== RECORDS SUPPLIED ==

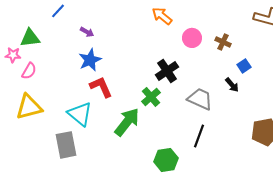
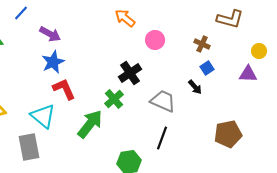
purple arrow: (87, 32) -> (50, 34), size x1.5
brown cross: (223, 42) -> (202, 44), moved

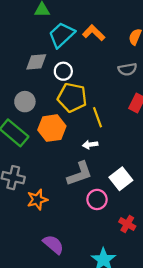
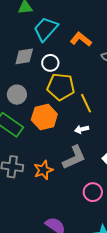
orange L-shape: (94, 33) -> (81, 39), moved
pink circle: (97, 199) -> (93, 192), moved
orange star: (37, 200) -> (43, 170), moved

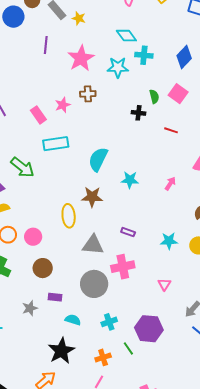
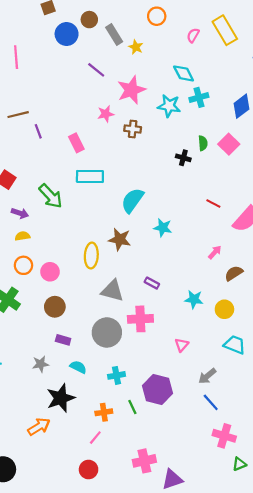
purple line: (46, 45) -> (96, 70), turned -66
cyan cross: (144, 55) -> (199, 97), turned -30
pink star: (63, 105) -> (106, 114), moved
red line: (171, 130) -> (213, 203), moved
pink arrow: (170, 184) -> (215, 252), moved
gray star: (30, 308) -> (41, 364), moved

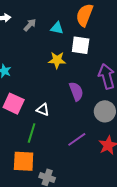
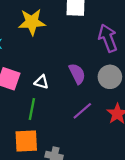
yellow star: (57, 60) -> (32, 22), moved, size x1.4
purple semicircle: (76, 91) -> (77, 74), moved

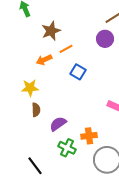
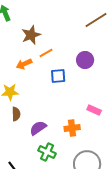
purple circle: (105, 39) -> (85, 60), moved
blue square: (78, 72) -> (58, 76), turned -35
orange cross: (89, 136) -> (72, 128), moved

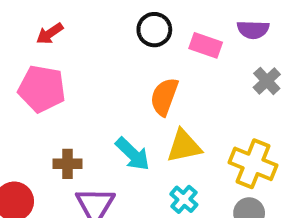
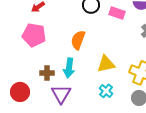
orange semicircle: (164, 97) -> (78, 40), moved
cyan arrow: (133, 154) -> (69, 68), moved, turned 54

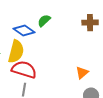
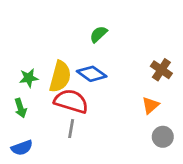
brown cross: (90, 23) -> (161, 70), moved, turned 35
blue diamond: (24, 31) -> (92, 74), moved

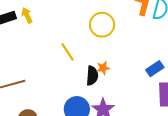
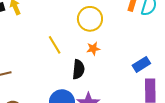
orange star: (103, 68) -> (93, 49), moved

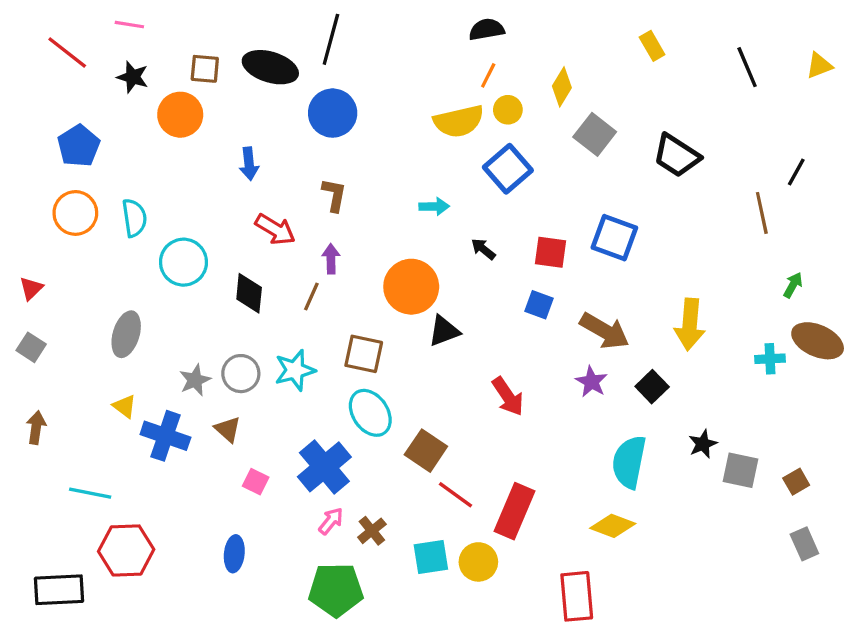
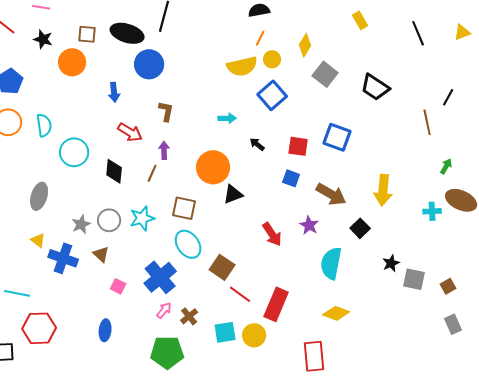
blue circle: (333, 113) -> (149, 64), moved
purple star: (591, 382) -> (309, 225), moved
cyan semicircle: (629, 462) -> (331, 263), moved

===

> PROBLEM TO WORK ON:
Produce a word-for-word version of the material, with no pictures included.

> THE ANSWER:
purple arrow: (87, 32) -> (50, 34), size x1.5
brown cross: (223, 42) -> (202, 44), moved

orange L-shape: (94, 33) -> (81, 39), moved
pink circle: (97, 199) -> (93, 192), moved
orange star: (37, 200) -> (43, 170), moved

purple line: (46, 45) -> (96, 70), turned -66
cyan cross: (144, 55) -> (199, 97), turned -30
pink star: (63, 105) -> (106, 114), moved
red line: (171, 130) -> (213, 203), moved
pink arrow: (170, 184) -> (215, 252), moved
gray star: (30, 308) -> (41, 364), moved

yellow star: (57, 60) -> (32, 22), moved, size x1.4
purple semicircle: (76, 91) -> (77, 74), moved

purple circle: (105, 39) -> (85, 60), moved
blue square: (78, 72) -> (58, 76), turned -35
orange cross: (89, 136) -> (72, 128), moved

orange semicircle: (164, 97) -> (78, 40), moved
cyan arrow: (133, 154) -> (69, 68), moved, turned 54

brown cross: (90, 23) -> (161, 70), moved, turned 35
blue diamond: (24, 31) -> (92, 74), moved

orange star: (103, 68) -> (93, 49), moved

blue circle: (333, 113) -> (149, 64), moved
purple star: (591, 382) -> (309, 225), moved
cyan semicircle: (629, 462) -> (331, 263), moved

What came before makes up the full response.